Work task:
Your copy should match the entries exactly, with the pictures left out.

Version comparison data
* * *

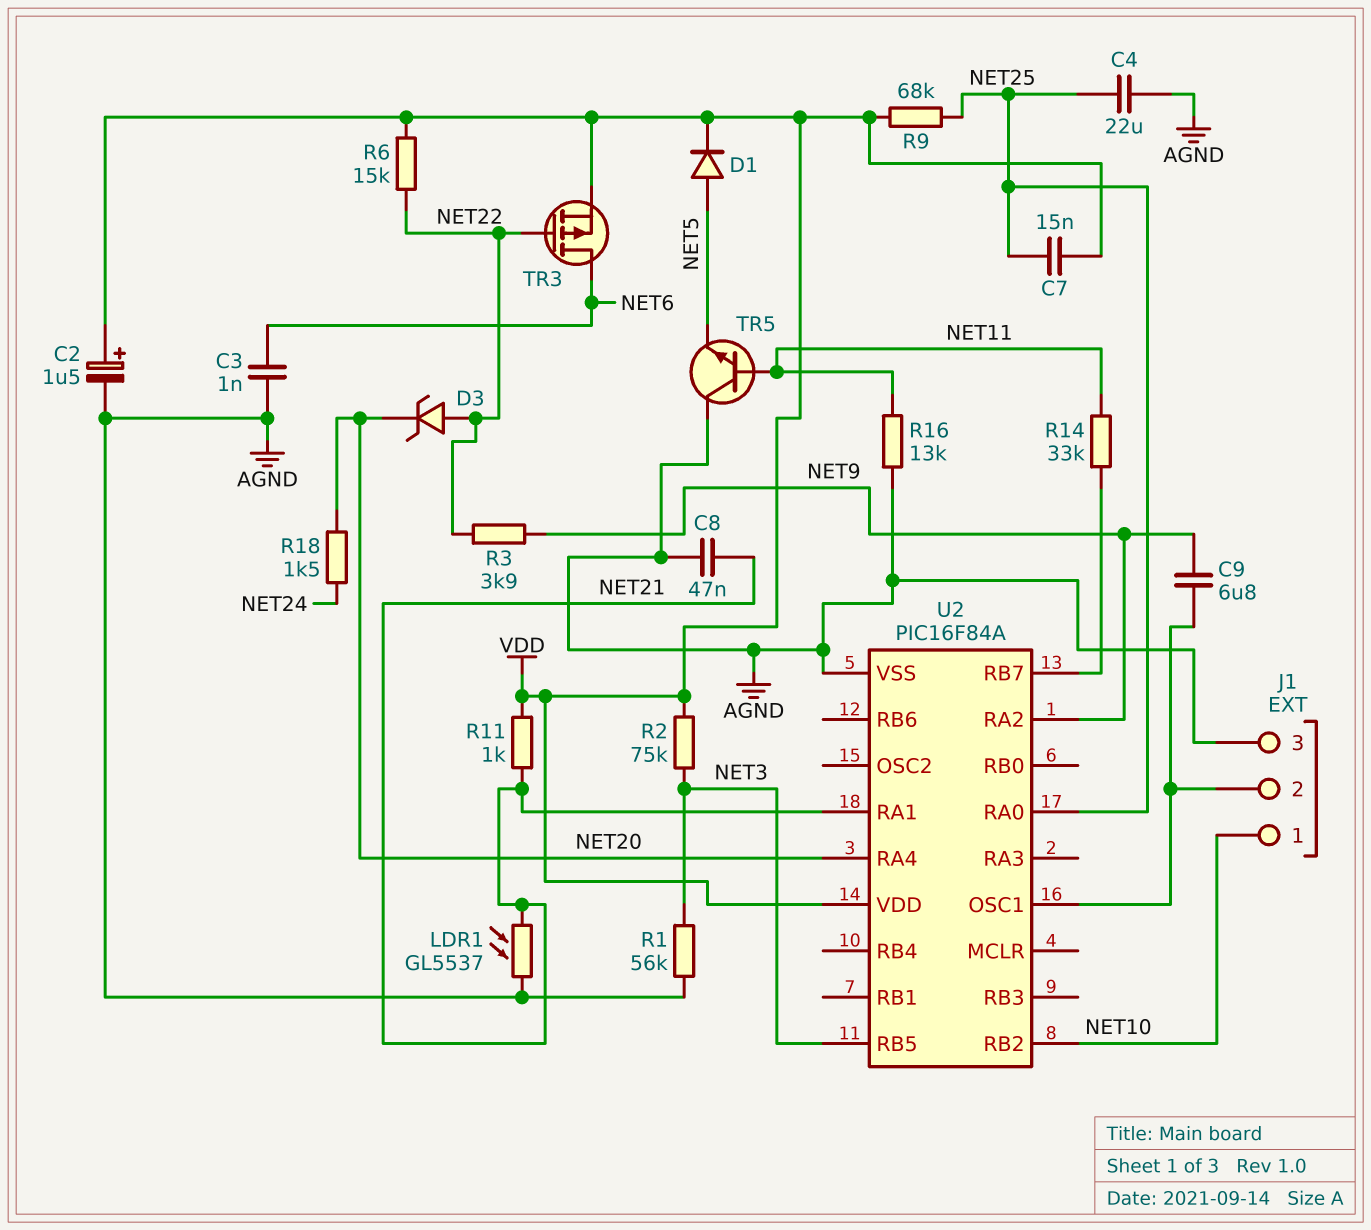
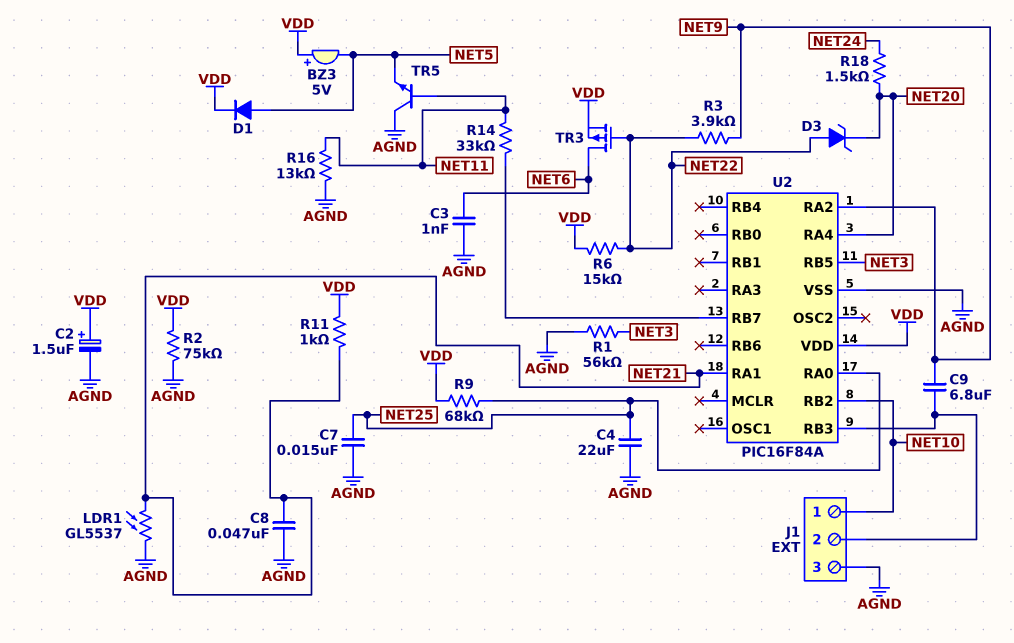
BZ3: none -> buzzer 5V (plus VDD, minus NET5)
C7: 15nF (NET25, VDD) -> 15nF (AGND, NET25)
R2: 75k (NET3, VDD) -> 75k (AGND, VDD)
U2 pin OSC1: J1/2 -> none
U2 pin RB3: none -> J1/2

* * *

Finished task:
BZ3: none -> buzzer 5V (plus VDD, minus NET5)
C7: 15nF (NET25, VDD) -> 15nF (AGND, NET25)
R2: 75k (NET3, VDD) -> 75k (AGND, VDD)
U2 pin OSC1: J1/2 -> none
U2 pin RB3: none -> J1/2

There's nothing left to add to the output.